Stored entries –
□ □ □ □

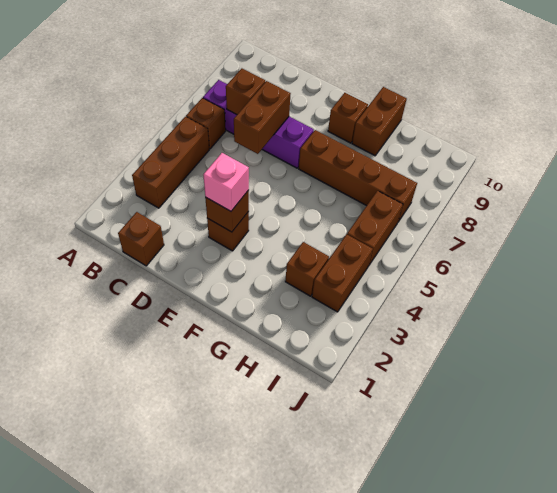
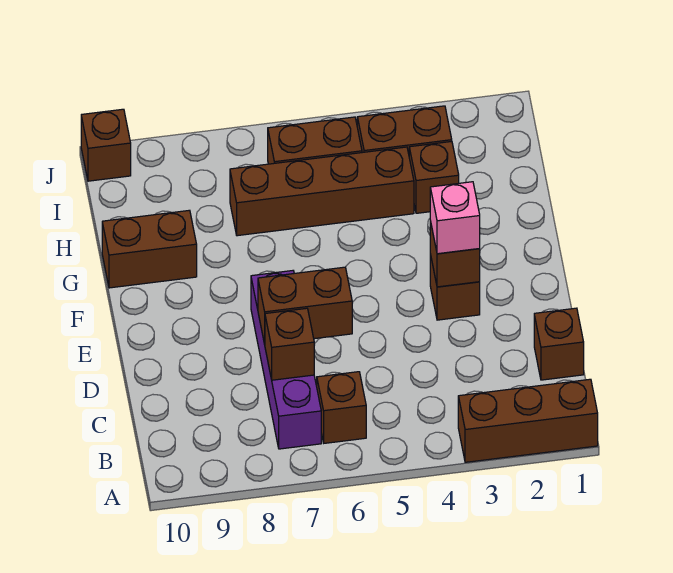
brown brick B3:B5 level 1 -> brown brick A1:A3 level 1
brown brick F7:I7 level 1 -> brown brick H4:H7 level 1
brown brick F9 level 1 -> brown brick J10 level 1

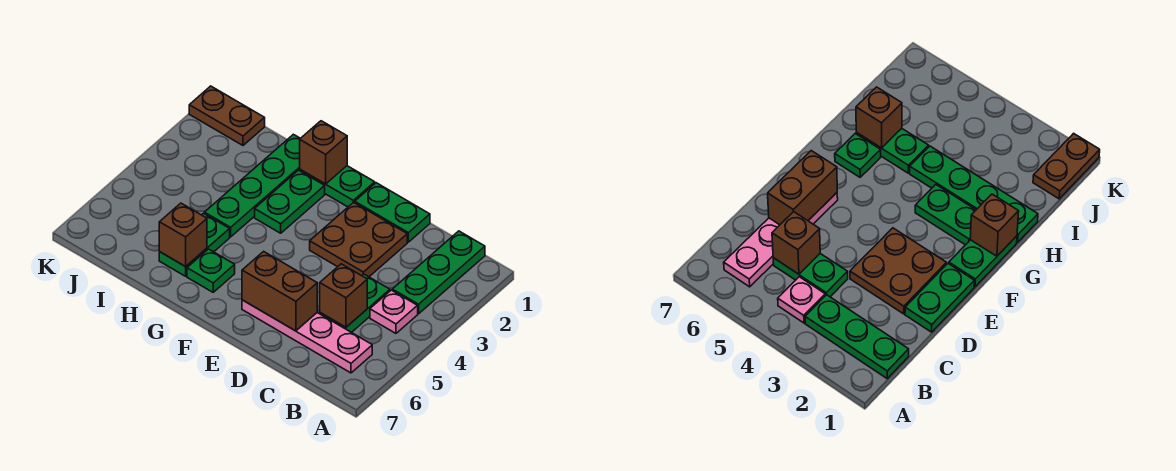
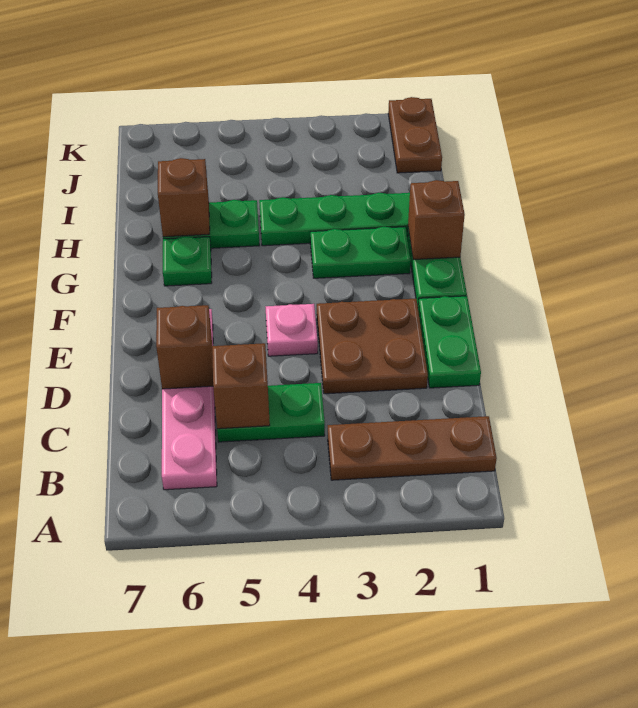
green plate B1:B3 level 1 -> brown plate B1:B3 level 1
pink plate B4 level 1 -> pink plate E4 level 1
brown brick D6:E6 level 2 -> brown brick D6 level 2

□ □ □ □

Reproduce every line of the data above, exactly as it stands, but not the pictures.

brown brick B3:B5 level 1 -> brown brick A1:A3 level 1
brown brick F7:I7 level 1 -> brown brick H4:H7 level 1
brown brick F9 level 1 -> brown brick J10 level 1

green plate B1:B3 level 1 -> brown plate B1:B3 level 1
pink plate B4 level 1 -> pink plate E4 level 1
brown brick D6:E6 level 2 -> brown brick D6 level 2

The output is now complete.